Aim of the exercise: Everything in the listing below must be set down again exactly, apart from the pictures.

Records for the task:
= = = =

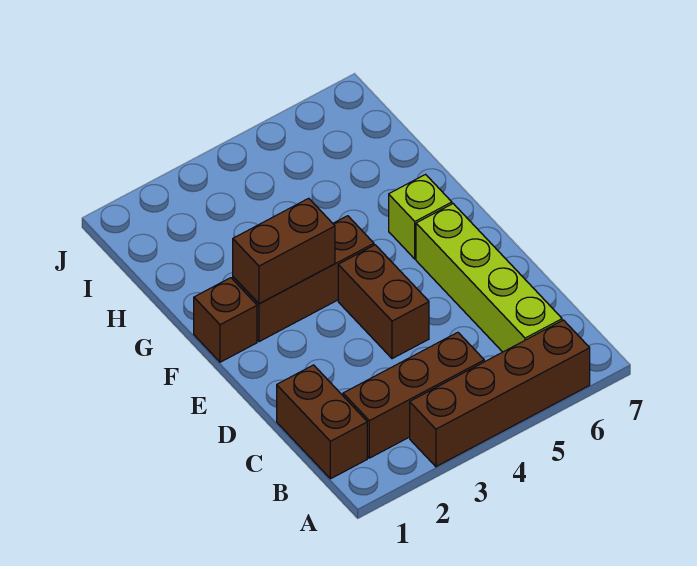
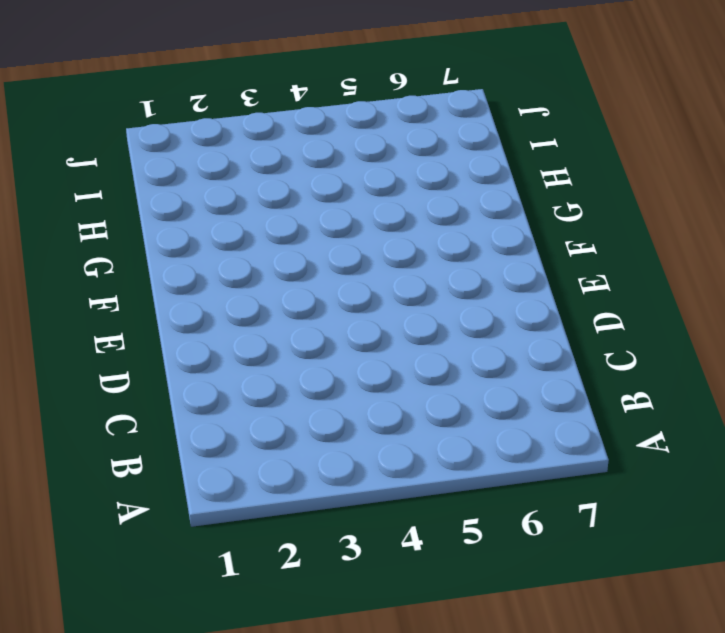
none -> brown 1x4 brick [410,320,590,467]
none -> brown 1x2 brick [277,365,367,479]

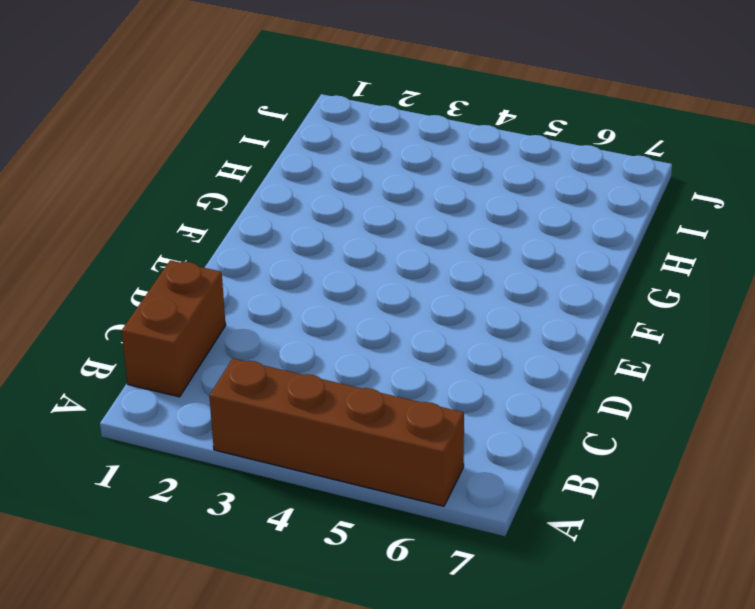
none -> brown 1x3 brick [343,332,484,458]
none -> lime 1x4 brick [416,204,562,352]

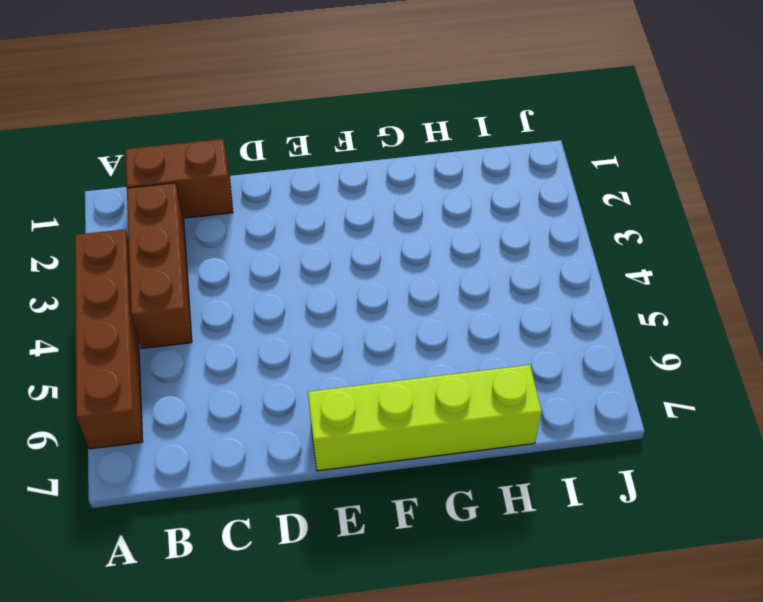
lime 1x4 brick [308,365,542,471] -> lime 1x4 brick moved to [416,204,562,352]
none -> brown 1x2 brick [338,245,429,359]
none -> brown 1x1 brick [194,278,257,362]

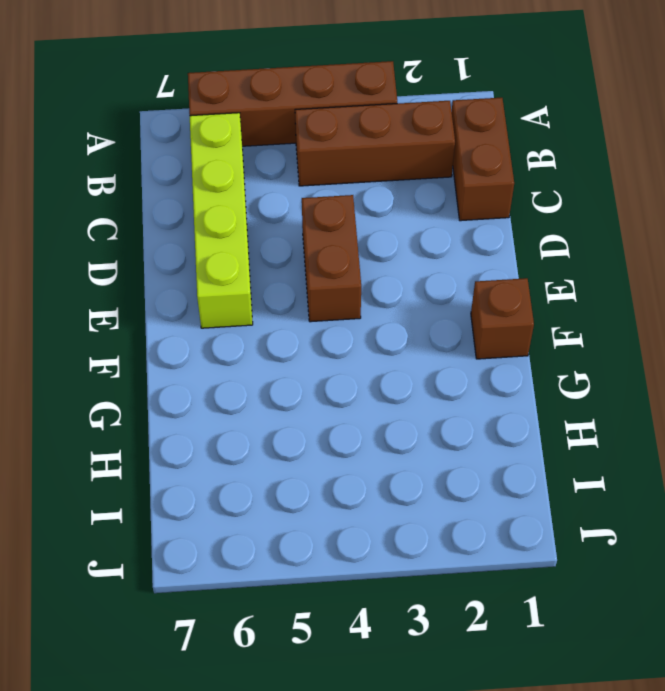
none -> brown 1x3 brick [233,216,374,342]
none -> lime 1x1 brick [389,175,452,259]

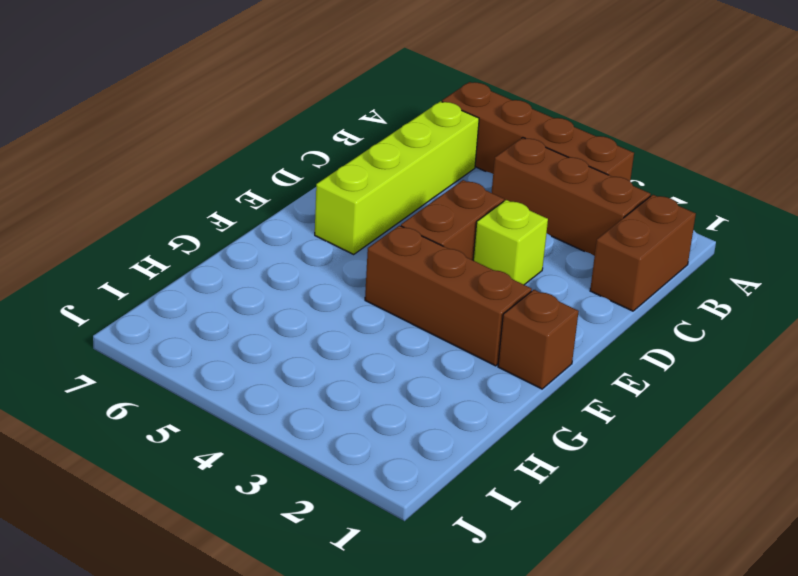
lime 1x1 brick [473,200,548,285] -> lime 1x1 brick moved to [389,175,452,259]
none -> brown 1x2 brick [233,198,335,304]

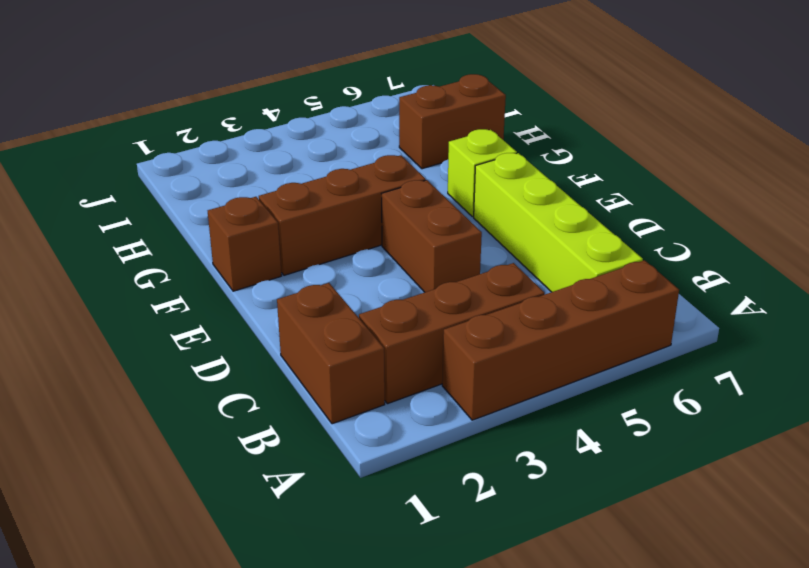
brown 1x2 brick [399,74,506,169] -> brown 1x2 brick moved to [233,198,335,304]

= = = =

Expected answer:
none -> brown 1x4 brick [410,320,590,467]
none -> brown 1x2 brick [277,365,367,479]

none -> brown 1x3 brick [343,332,484,458]
none -> lime 1x4 brick [416,204,562,352]

lime 1x4 brick [308,365,542,471] -> lime 1x4 brick moved to [416,204,562,352]
none -> brown 1x2 brick [338,245,429,359]
none -> brown 1x1 brick [194,278,257,362]

none -> brown 1x3 brick [233,216,374,342]
none -> lime 1x1 brick [389,175,452,259]

lime 1x1 brick [473,200,548,285] -> lime 1x1 brick moved to [389,175,452,259]
none -> brown 1x2 brick [233,198,335,304]

brown 1x2 brick [399,74,506,169] -> brown 1x2 brick moved to [233,198,335,304]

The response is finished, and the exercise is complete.